Entries supplied: Begin

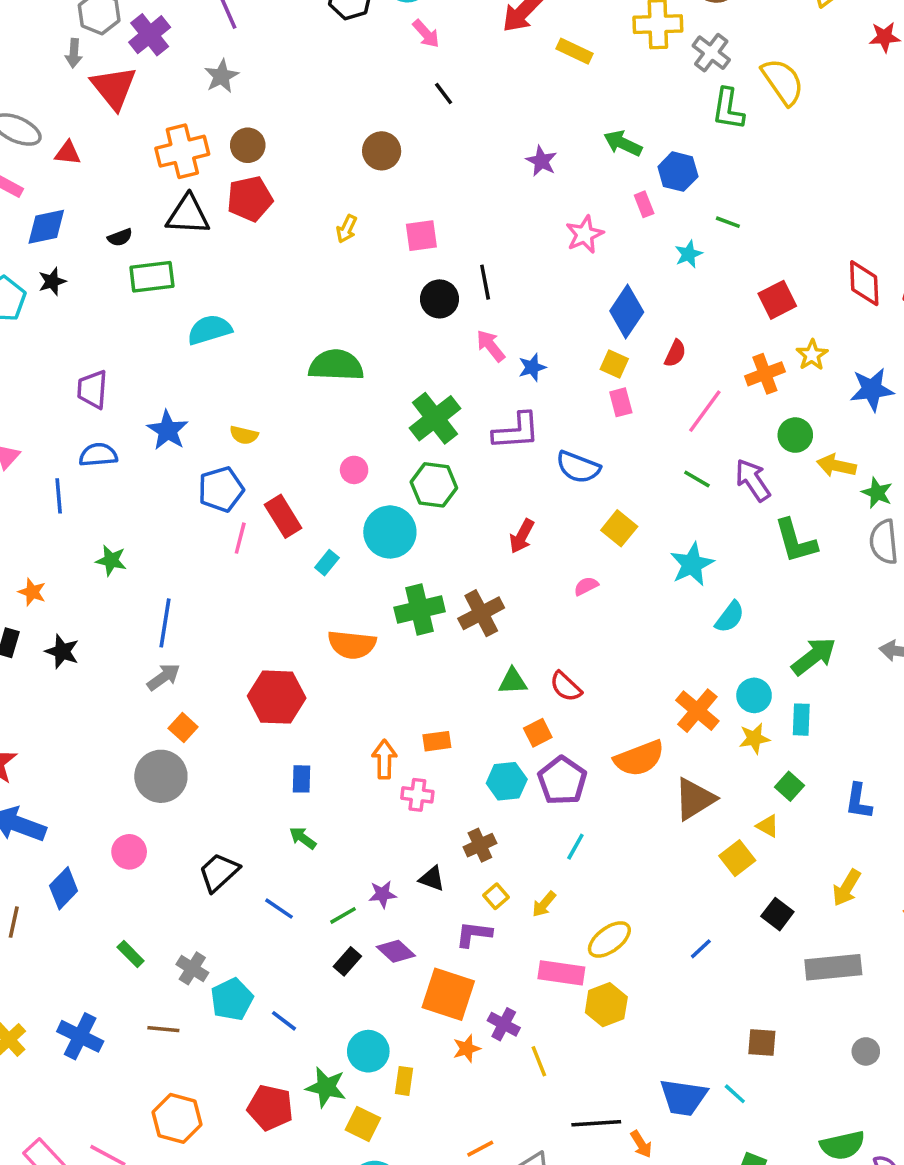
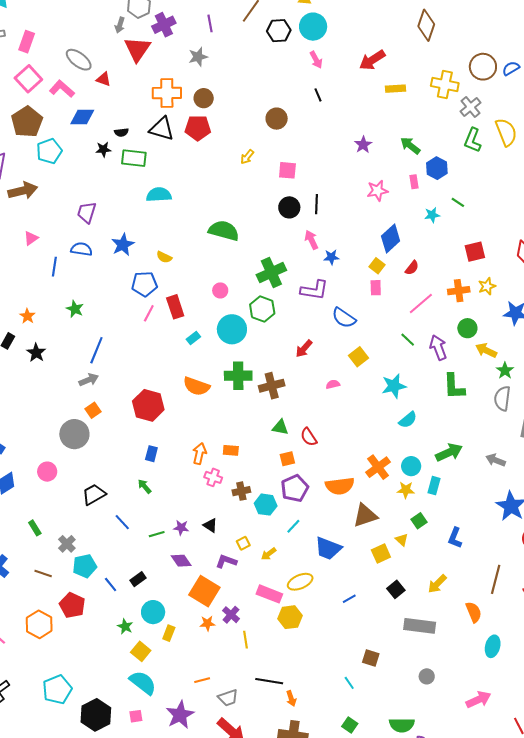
yellow rectangle: (574, 51) -> (396, 89), turned -42
black star: (52, 281) -> (103, 149), moved
cyan hexagon: (507, 781) -> (266, 505), moved
brown cross: (480, 845) -> (241, 491), moved
black rectangle: (347, 961) -> (138, 579), moved
green star: (326, 1087) -> (125, 626), size x0.7
blue trapezoid: (683, 1097) -> (328, 548), moved
red pentagon: (270, 1108) -> (72, 605), moved

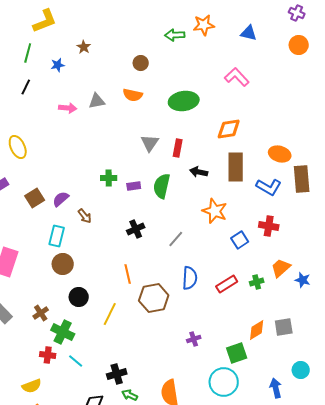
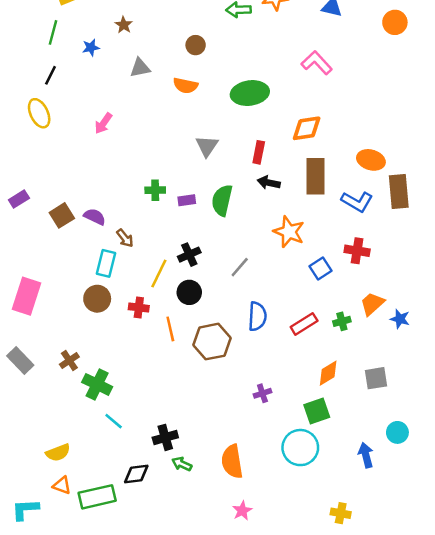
gray triangle: (97, 101) -> (140, 68), moved
pink arrow: (68, 108) -> (103, 123), moved, turned 120
yellow ellipse: (18, 147) -> (39, 113), moved
red rectangle: (178, 148) -> (259, 152), moved
purple semicircle: (61, 199) -> (95, 217), turned 66
cyan rectangle: (57, 236) -> (106, 263), moved
orange line: (128, 274) -> (170, 329), moved
black circle: (79, 297) -> (189, 292), moved
yellow line: (110, 314) -> (159, 273), moved
orange diamond: (257, 330) -> (328, 373), moved
red cross: (48, 355) -> (139, 308), moved

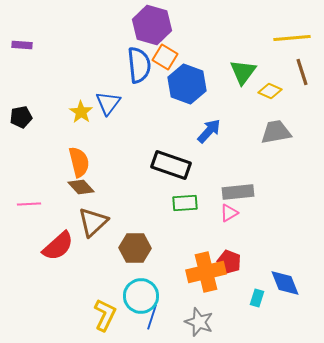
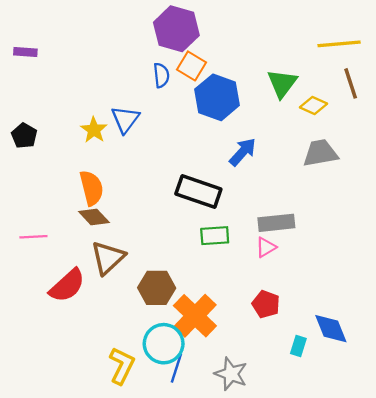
blue semicircle: (139, 65) -> (161, 75), size x0.6
black pentagon: (21, 117) -> (24, 136), turned -30
orange cross: (206, 272) -> (195, 316), moved, turned -33

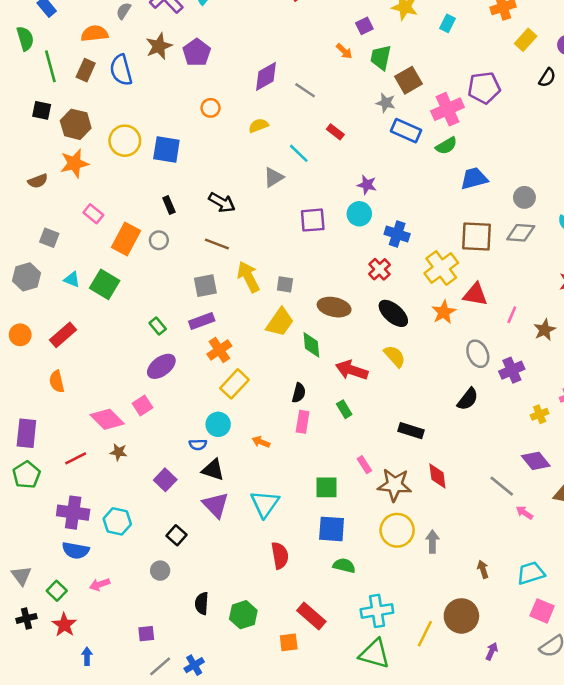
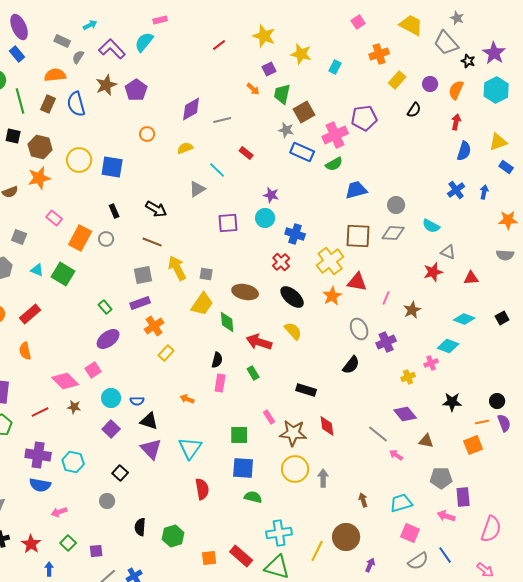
gray line: (305, 90) -> (222, 120), turned -48
yellow rectangle: (234, 384) -> (166, 353), size x0.7
cyan circle: (218, 424) -> (111, 398), moved
green square: (57, 591) -> (68, 543), moved
red rectangle: (311, 616) -> (241, 556), moved

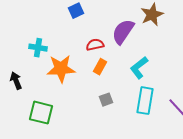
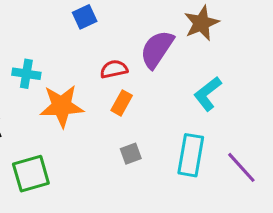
cyan L-shape: (139, 68) -> (208, 94), moved
green square: (41, 113) -> (31, 174), turned -30

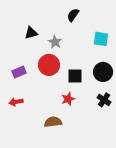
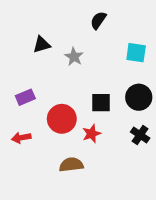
red circle: (49, 65) -> (62, 119), moved

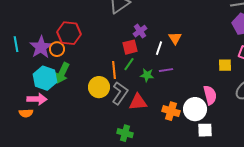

Entries supplied: End

**Exercise brief**
Work out how many lines above have the string "star" in them, and give only the number.

**Response area**
2